▶ Given records
-- Opening Marker --

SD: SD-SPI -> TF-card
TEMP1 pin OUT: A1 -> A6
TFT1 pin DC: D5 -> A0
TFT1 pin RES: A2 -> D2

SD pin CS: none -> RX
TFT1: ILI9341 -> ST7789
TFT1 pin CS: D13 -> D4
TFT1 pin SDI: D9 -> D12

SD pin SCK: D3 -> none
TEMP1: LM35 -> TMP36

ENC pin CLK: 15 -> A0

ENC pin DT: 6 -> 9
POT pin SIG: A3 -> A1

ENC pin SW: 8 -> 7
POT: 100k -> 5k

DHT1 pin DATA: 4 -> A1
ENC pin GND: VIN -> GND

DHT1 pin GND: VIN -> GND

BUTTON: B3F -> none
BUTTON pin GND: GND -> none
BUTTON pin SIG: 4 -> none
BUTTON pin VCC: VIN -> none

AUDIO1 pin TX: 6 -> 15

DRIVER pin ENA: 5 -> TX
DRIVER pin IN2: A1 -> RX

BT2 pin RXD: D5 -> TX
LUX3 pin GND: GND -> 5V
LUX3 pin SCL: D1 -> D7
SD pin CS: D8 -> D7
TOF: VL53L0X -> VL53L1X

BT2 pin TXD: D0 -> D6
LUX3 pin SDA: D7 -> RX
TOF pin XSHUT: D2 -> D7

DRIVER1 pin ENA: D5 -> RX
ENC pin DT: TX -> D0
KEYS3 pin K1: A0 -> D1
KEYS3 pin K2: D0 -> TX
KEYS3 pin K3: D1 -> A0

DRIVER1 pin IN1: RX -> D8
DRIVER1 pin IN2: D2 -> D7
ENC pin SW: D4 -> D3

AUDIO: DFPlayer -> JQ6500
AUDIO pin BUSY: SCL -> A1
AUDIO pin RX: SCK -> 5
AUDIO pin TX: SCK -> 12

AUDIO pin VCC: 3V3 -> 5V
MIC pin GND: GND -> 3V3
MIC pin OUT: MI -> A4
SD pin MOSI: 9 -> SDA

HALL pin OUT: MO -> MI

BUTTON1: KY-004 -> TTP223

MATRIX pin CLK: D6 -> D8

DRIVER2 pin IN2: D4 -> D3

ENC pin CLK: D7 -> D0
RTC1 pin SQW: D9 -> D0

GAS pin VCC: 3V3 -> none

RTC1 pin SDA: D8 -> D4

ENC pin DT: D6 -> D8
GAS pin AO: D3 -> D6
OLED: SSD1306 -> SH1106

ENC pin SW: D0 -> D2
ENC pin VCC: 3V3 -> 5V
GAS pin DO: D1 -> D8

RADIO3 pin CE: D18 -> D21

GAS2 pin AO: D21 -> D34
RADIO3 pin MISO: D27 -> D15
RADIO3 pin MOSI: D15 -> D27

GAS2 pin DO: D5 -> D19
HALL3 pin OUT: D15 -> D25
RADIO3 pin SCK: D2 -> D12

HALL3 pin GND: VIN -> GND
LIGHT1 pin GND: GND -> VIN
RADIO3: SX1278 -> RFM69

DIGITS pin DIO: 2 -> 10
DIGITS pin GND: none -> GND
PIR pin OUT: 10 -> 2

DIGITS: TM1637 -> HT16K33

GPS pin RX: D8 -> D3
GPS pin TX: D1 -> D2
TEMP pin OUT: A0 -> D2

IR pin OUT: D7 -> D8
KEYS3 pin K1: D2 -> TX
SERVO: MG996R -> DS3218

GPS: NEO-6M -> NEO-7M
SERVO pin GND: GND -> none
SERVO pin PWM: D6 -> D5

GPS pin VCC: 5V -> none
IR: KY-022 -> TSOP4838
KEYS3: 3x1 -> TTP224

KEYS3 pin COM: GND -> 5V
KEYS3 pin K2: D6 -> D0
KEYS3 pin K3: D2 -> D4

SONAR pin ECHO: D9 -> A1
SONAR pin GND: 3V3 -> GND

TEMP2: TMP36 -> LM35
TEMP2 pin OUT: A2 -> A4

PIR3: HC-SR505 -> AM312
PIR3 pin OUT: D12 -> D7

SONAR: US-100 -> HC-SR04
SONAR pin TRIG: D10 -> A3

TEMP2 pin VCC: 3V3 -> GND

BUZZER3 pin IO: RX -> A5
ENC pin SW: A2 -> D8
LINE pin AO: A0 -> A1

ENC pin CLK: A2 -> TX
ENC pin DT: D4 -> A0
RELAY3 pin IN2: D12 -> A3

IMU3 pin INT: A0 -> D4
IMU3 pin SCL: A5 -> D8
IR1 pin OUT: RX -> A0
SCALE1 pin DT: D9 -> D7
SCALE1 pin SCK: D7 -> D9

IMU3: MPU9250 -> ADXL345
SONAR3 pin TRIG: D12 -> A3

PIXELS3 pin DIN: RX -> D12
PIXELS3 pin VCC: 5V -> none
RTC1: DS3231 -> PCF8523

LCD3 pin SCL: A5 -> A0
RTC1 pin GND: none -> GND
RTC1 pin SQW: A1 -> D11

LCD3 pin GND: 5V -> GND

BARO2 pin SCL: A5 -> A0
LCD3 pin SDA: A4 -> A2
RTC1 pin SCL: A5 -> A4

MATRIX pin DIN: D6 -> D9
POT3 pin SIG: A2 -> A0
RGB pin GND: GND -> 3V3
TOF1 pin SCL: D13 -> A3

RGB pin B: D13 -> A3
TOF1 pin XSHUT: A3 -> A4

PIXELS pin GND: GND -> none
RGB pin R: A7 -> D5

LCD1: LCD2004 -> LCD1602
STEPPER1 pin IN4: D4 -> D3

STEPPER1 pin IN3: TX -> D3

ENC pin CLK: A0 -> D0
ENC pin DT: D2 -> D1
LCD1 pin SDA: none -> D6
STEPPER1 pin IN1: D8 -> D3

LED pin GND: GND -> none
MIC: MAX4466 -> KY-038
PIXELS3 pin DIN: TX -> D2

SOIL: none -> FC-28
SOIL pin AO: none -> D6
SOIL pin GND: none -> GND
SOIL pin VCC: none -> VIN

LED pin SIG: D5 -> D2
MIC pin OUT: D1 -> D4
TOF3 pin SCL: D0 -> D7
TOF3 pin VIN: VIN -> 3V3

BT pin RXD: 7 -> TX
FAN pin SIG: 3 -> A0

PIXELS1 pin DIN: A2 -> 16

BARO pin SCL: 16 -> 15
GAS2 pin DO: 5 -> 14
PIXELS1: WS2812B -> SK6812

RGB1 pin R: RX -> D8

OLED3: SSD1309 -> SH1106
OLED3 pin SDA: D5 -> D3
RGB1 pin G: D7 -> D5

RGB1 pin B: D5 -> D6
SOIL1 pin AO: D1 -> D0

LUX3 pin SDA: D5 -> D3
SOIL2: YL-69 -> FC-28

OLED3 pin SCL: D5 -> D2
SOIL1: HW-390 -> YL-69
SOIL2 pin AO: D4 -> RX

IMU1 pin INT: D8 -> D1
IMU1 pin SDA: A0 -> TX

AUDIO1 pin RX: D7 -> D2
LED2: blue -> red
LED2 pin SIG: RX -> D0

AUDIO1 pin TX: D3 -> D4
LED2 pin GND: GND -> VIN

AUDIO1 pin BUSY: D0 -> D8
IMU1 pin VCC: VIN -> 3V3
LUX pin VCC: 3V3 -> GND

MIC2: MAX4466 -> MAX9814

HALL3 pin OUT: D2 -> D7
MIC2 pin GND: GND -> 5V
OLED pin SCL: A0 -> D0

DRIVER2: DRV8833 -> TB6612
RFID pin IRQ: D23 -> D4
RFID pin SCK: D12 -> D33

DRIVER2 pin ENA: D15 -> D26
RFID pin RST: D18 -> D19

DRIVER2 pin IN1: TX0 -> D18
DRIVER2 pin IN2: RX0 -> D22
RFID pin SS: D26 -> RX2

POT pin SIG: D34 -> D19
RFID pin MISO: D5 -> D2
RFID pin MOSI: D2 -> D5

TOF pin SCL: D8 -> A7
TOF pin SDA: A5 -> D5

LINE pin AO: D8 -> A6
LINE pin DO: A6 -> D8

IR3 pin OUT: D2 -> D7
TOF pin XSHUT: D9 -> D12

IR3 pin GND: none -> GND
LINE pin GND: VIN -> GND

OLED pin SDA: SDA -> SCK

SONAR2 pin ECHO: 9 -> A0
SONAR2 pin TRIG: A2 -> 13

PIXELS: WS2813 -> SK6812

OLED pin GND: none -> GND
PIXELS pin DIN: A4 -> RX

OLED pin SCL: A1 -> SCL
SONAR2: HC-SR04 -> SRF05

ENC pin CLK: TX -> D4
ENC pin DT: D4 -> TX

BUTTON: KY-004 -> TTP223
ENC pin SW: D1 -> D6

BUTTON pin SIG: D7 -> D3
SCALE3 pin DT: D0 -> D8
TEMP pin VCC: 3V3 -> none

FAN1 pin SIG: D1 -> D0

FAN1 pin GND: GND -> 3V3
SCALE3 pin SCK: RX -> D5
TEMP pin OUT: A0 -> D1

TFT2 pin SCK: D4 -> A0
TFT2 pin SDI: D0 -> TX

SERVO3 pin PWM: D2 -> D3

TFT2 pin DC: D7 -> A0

-- Closing Marker --

▶ What you need to do
A line qualifies when it holds the word "BUSY"; report all qualifying lines from the records above.

▶ Task result
AUDIO pin BUSY: SCL -> A1
AUDIO1 pin BUSY: D0 -> D8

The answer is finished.